:: How to complete this task ::
Return only the lines of the data below from the line with "pink pawn: 0 -> 2" up to and including the line with "yellow apple: 5 -> 2", exactly as written, with the pictures omitted.

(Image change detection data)
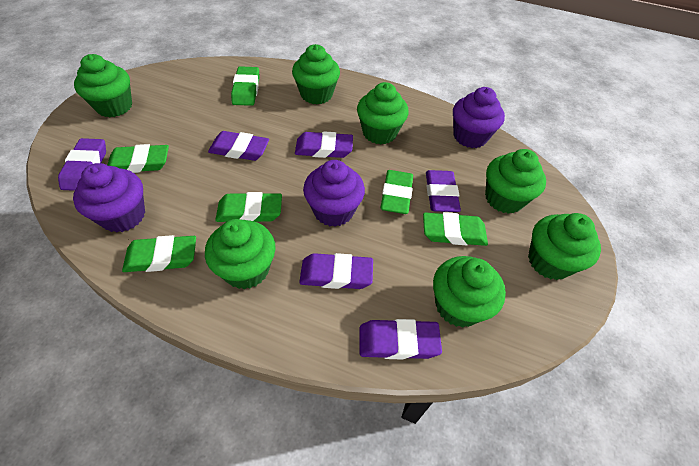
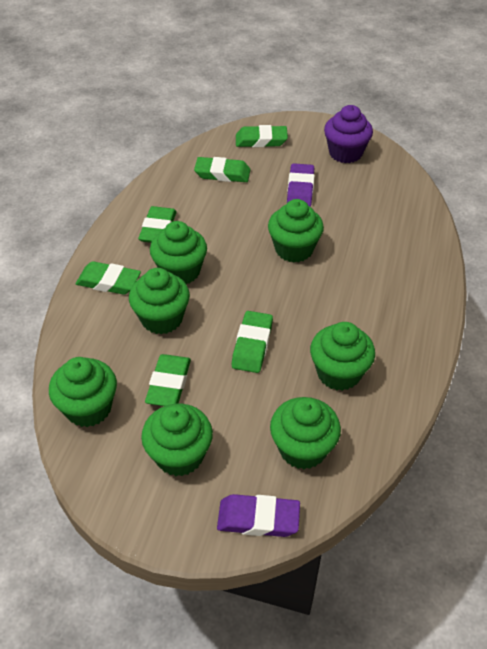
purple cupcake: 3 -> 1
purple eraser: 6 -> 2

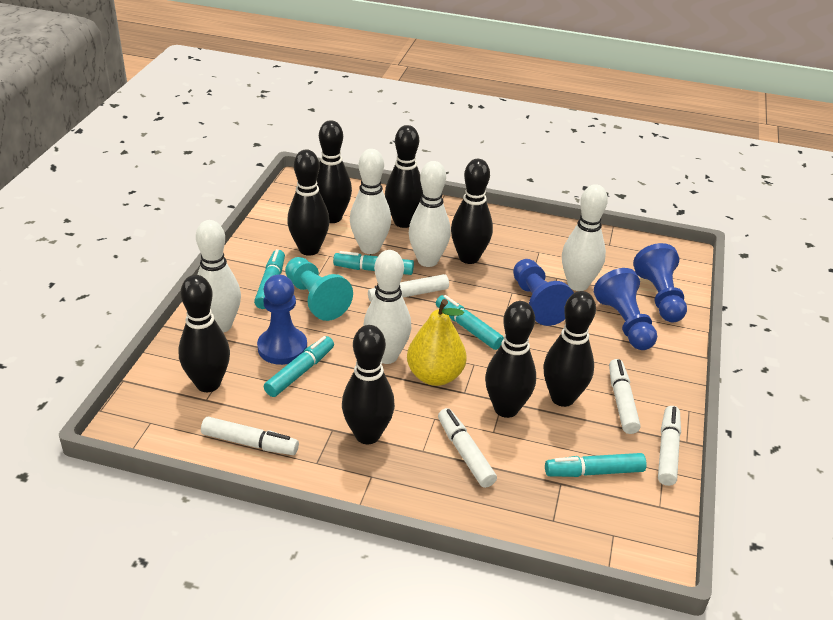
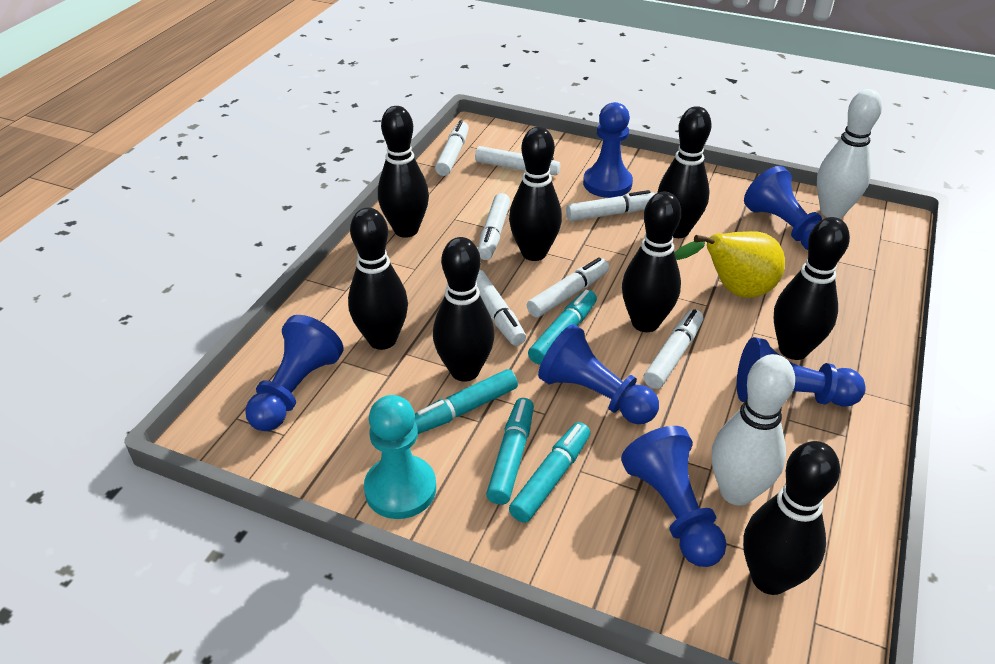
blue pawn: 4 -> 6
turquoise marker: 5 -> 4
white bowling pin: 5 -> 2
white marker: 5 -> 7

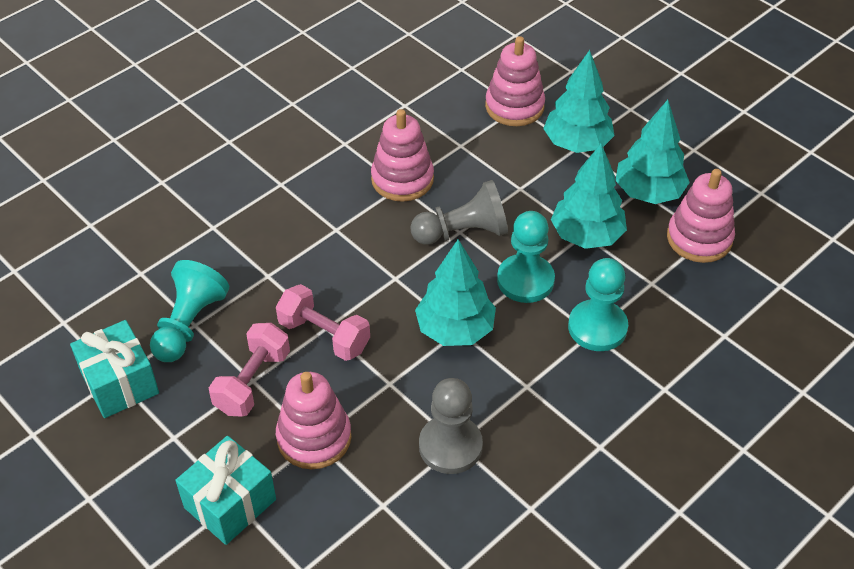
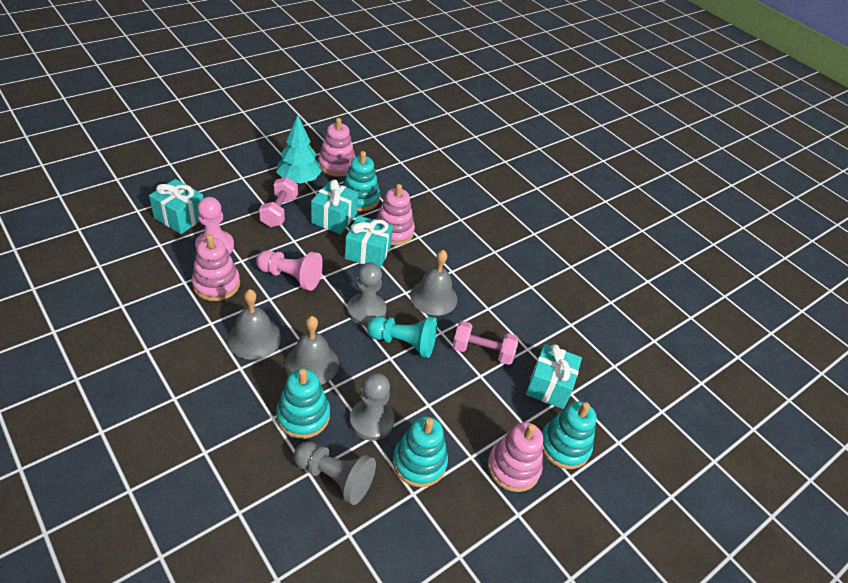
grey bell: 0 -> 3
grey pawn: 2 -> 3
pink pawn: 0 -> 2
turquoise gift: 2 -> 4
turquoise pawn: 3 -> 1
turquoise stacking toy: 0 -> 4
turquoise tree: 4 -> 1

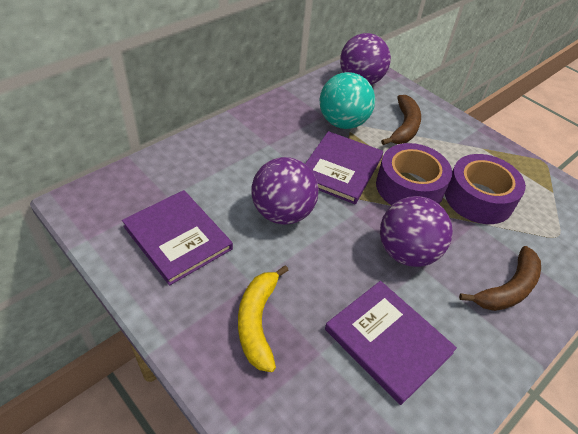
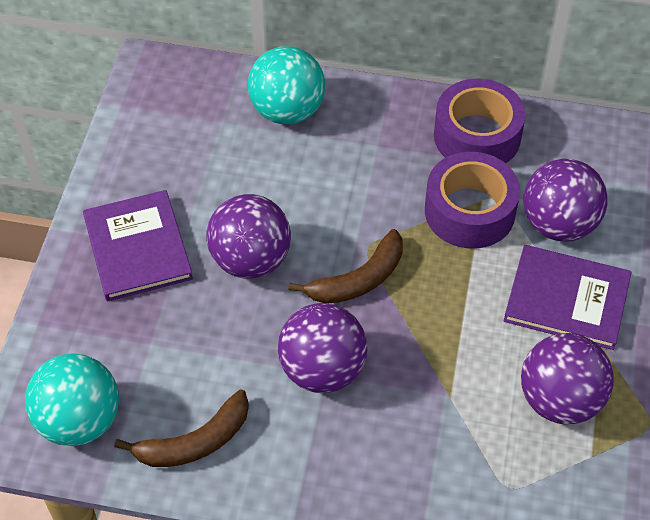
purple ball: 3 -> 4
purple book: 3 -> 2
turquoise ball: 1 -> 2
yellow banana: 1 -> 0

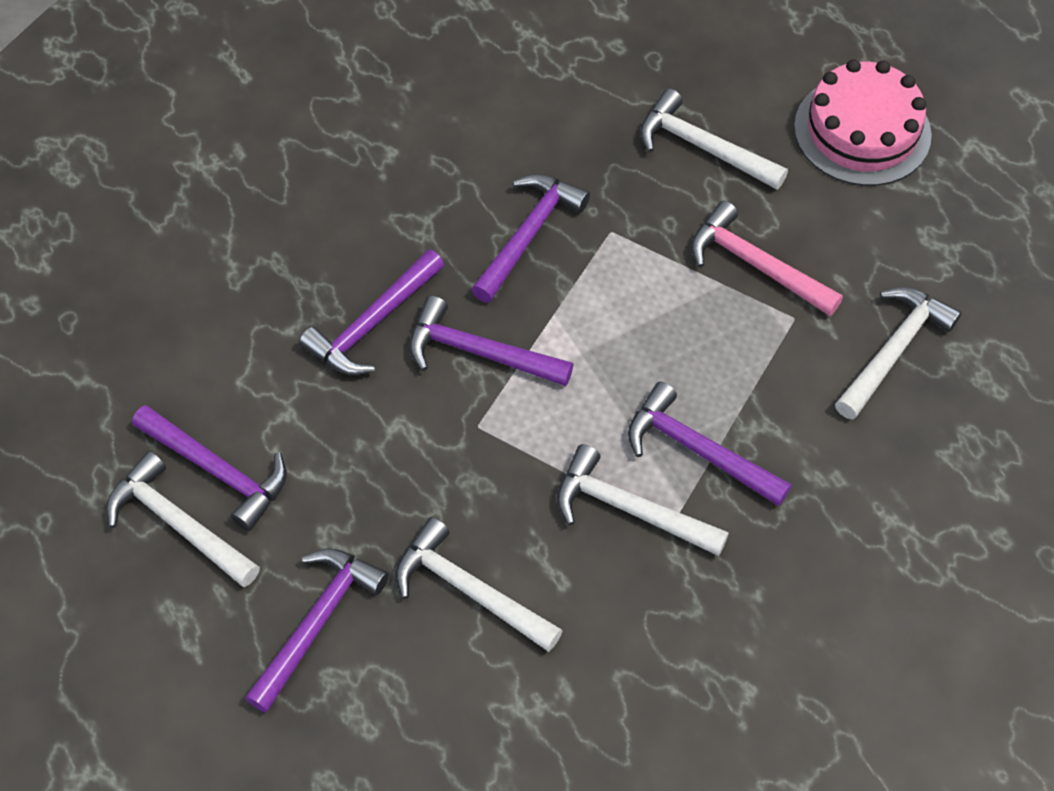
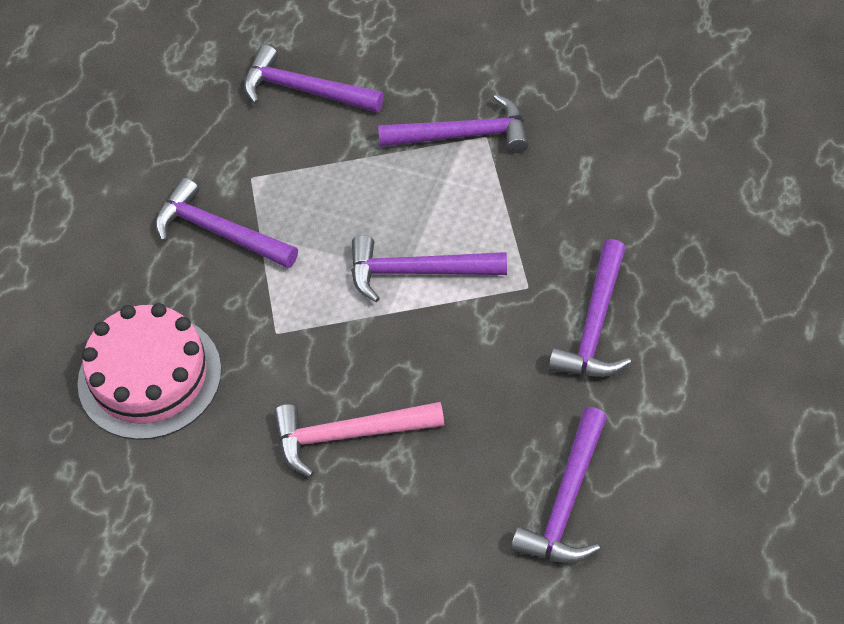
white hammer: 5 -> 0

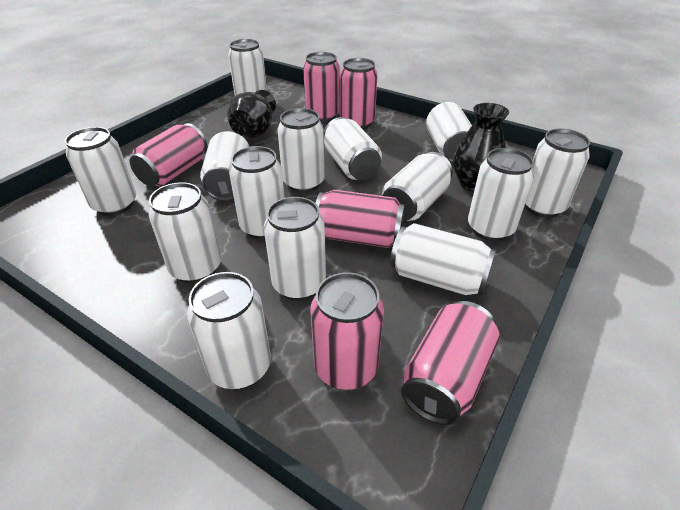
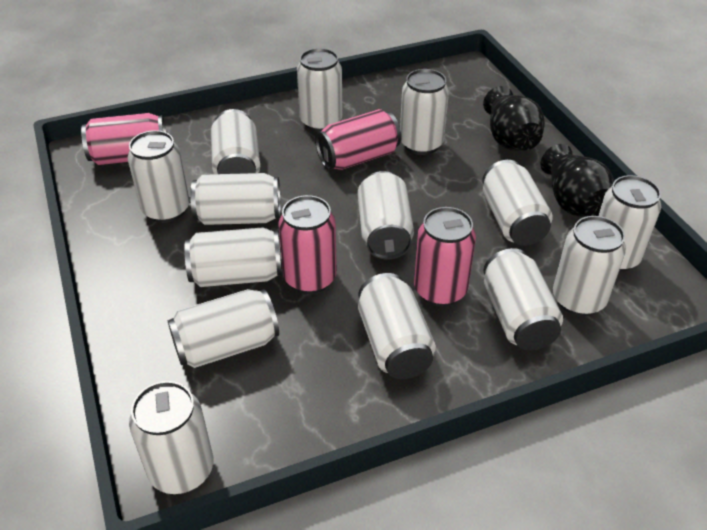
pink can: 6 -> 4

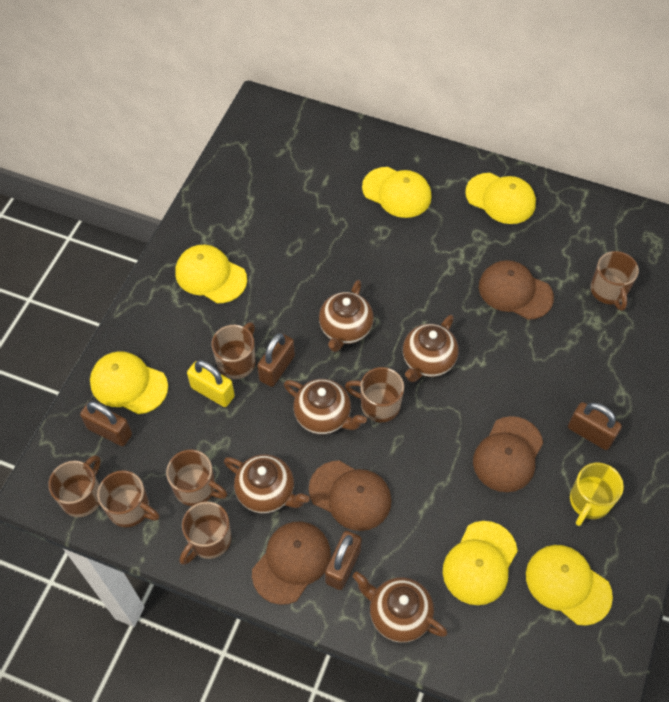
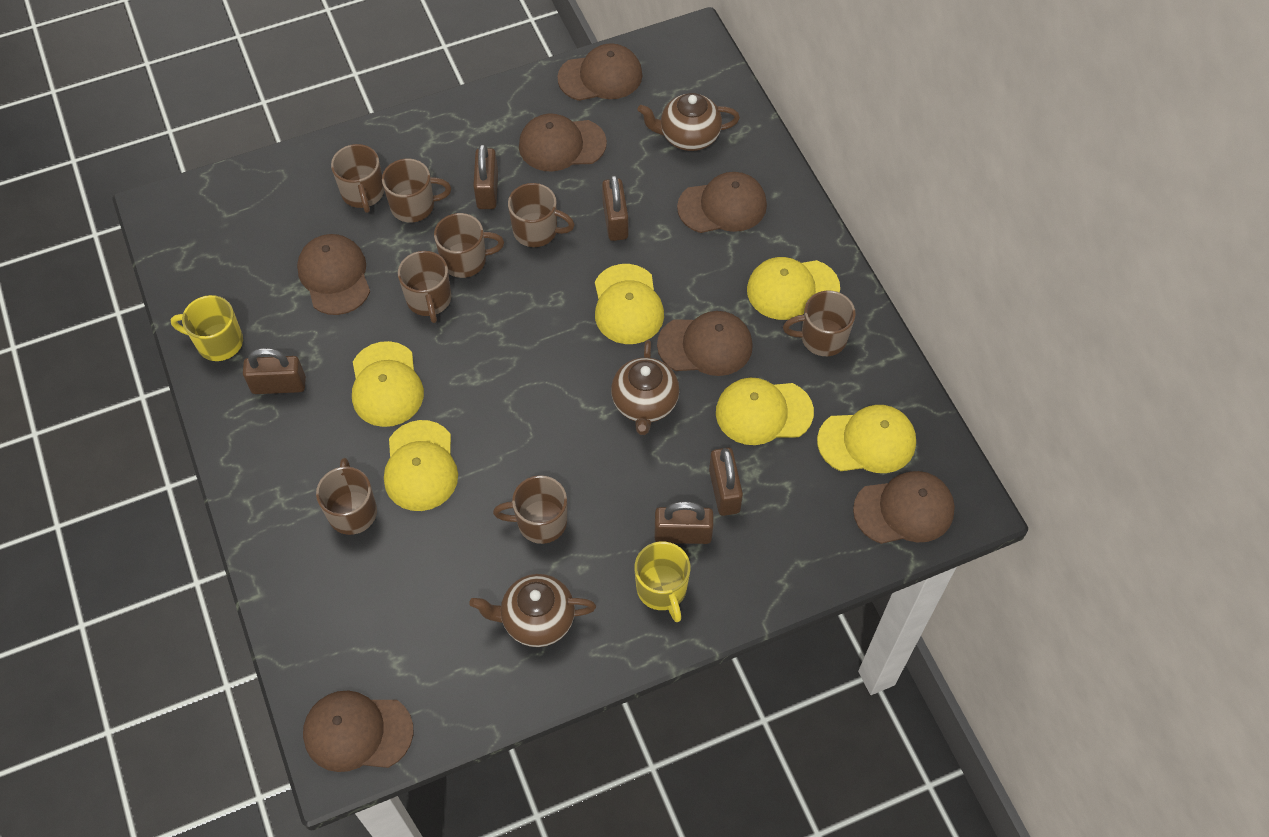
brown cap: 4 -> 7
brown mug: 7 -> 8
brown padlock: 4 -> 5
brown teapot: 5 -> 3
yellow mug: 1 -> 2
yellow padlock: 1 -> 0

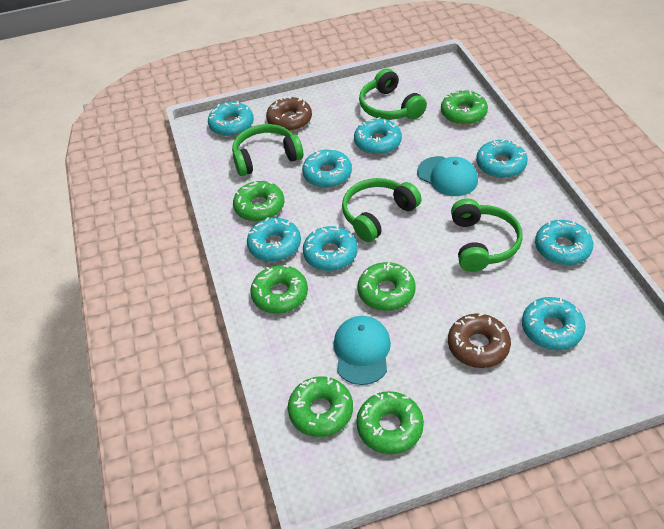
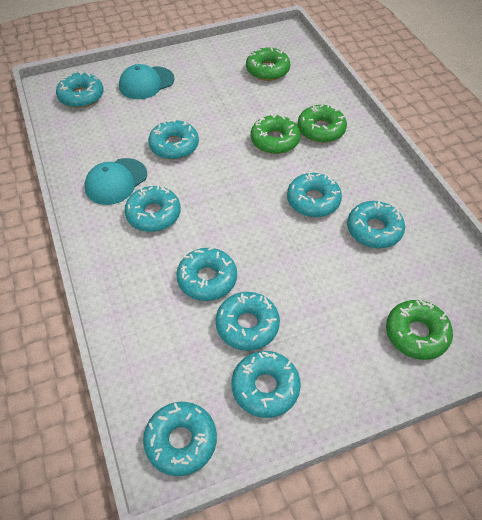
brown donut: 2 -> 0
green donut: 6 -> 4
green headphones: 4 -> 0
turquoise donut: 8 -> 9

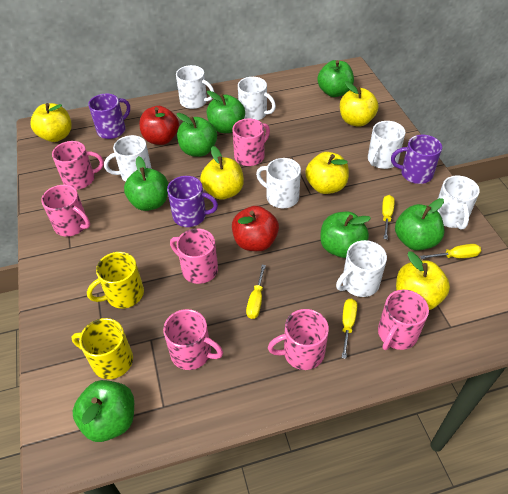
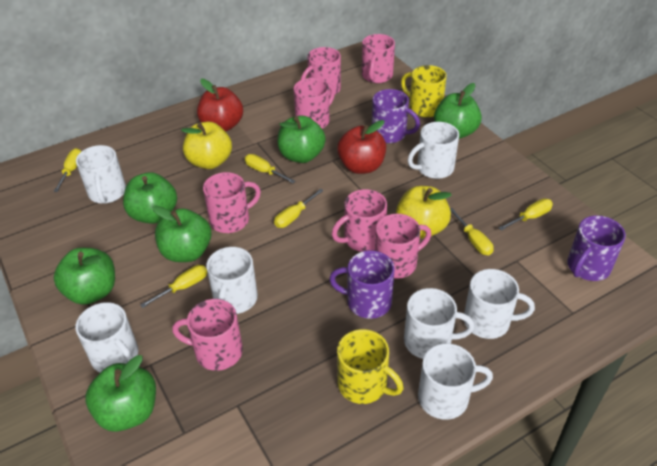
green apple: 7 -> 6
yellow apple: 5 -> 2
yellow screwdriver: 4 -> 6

:: Reply to the task ::
pink pawn: 0 -> 2
turquoise gift: 2 -> 4
turquoise pawn: 3 -> 1
turquoise stacking toy: 0 -> 4
turquoise tree: 4 -> 1

purple ball: 3 -> 4
purple book: 3 -> 2
turquoise ball: 1 -> 2
yellow banana: 1 -> 0

white hammer: 5 -> 0

pink can: 6 -> 4

brown cap: 4 -> 7
brown mug: 7 -> 8
brown padlock: 4 -> 5
brown teapot: 5 -> 3
yellow mug: 1 -> 2
yellow padlock: 1 -> 0

brown donut: 2 -> 0
green donut: 6 -> 4
green headphones: 4 -> 0
turquoise donut: 8 -> 9

green apple: 7 -> 6
yellow apple: 5 -> 2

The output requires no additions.